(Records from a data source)
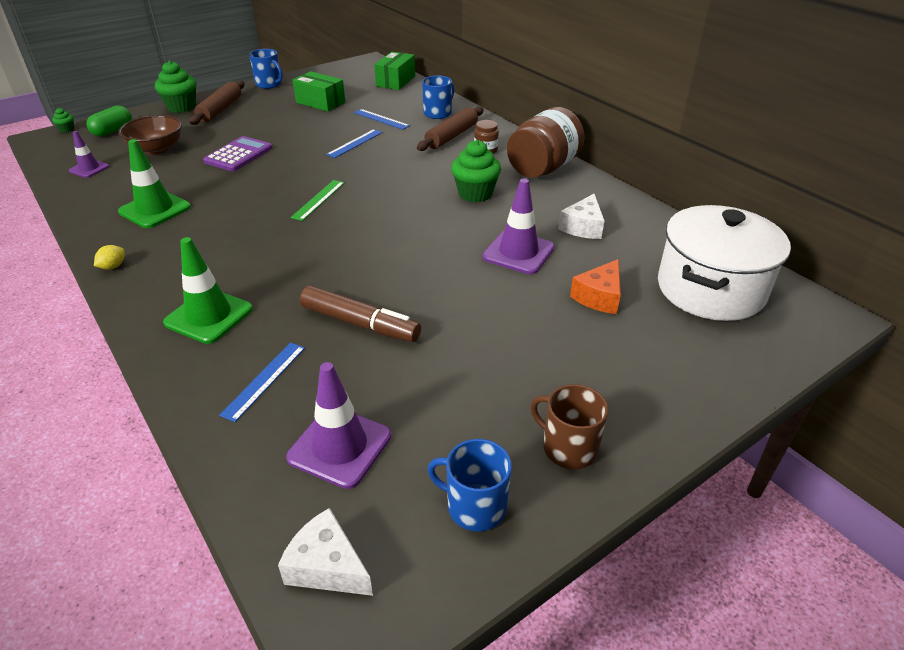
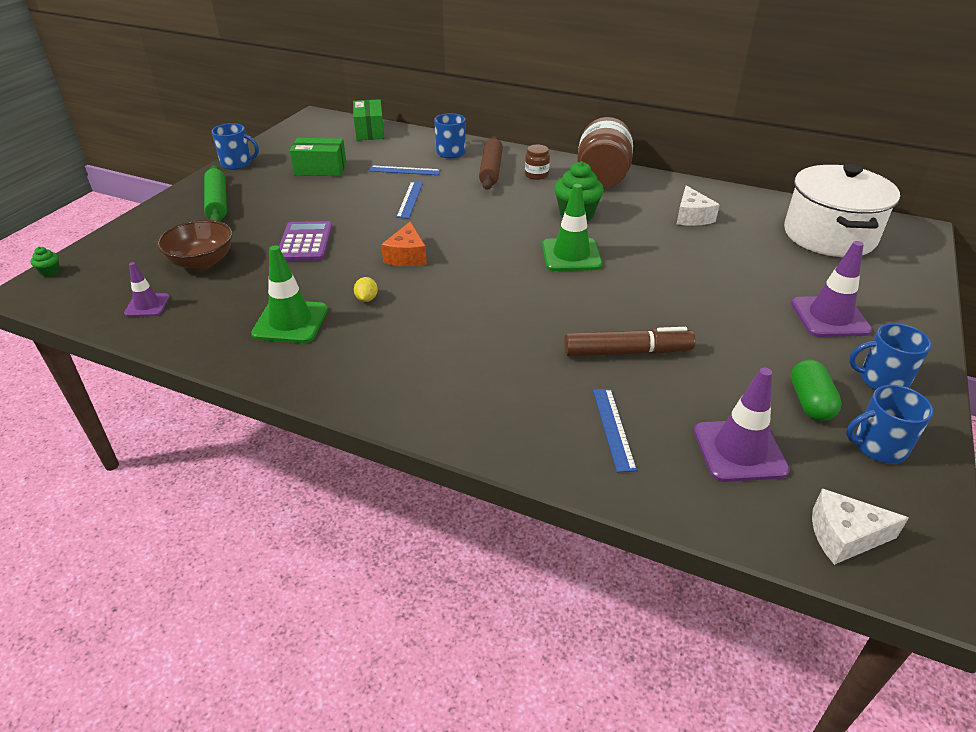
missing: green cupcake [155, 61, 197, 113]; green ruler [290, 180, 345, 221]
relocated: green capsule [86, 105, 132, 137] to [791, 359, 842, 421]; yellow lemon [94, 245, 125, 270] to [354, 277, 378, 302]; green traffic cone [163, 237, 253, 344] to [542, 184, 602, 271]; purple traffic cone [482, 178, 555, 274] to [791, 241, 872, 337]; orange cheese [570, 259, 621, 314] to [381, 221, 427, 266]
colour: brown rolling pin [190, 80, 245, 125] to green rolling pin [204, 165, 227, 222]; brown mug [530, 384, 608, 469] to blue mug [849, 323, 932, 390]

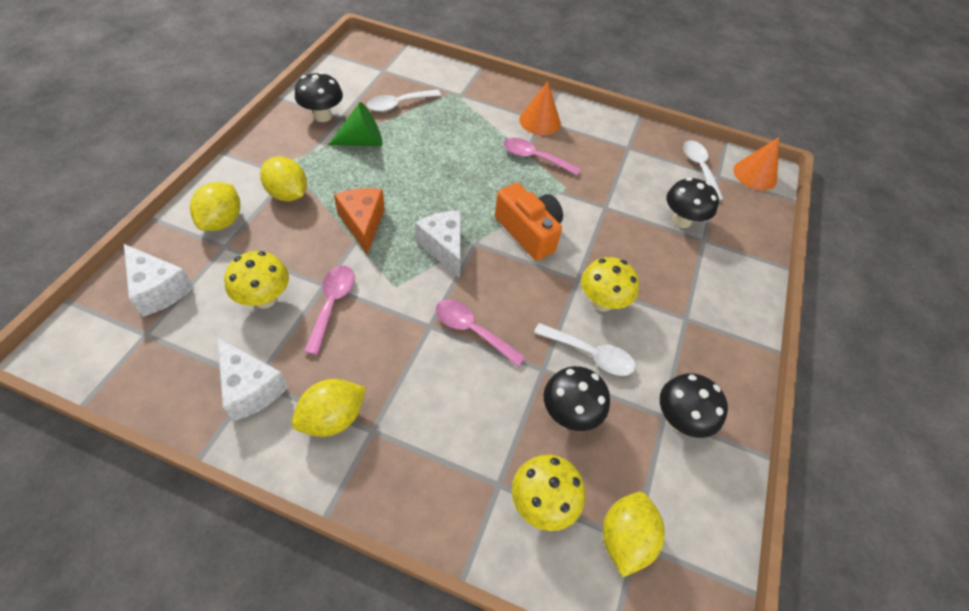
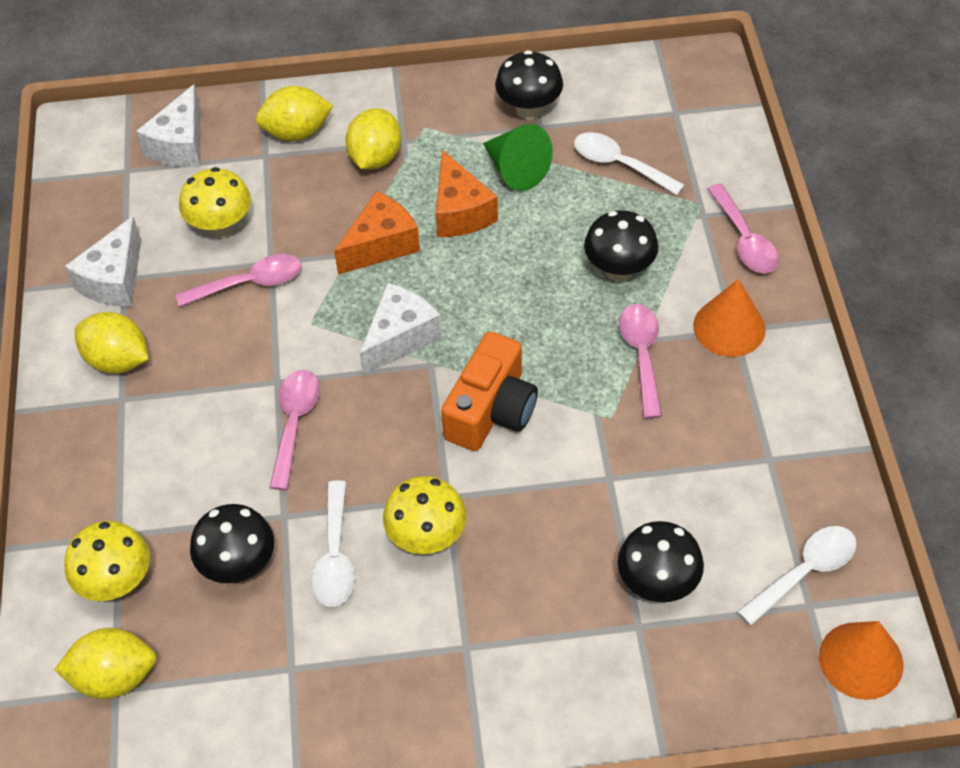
appeared: orange cheese [436, 150, 498, 237]; pink spoon [707, 184, 779, 273]
relocated: black mushroom [660, 373, 728, 438] to [584, 210, 658, 282]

ASSIGNED TASK => Look for the line that contains "appeared: orange cheese" in the entries above. Set it down, along with all later lines, exactly as written.

RESPONSE =>
appeared: orange cheese [436, 150, 498, 237]; pink spoon [707, 184, 779, 273]
relocated: black mushroom [660, 373, 728, 438] to [584, 210, 658, 282]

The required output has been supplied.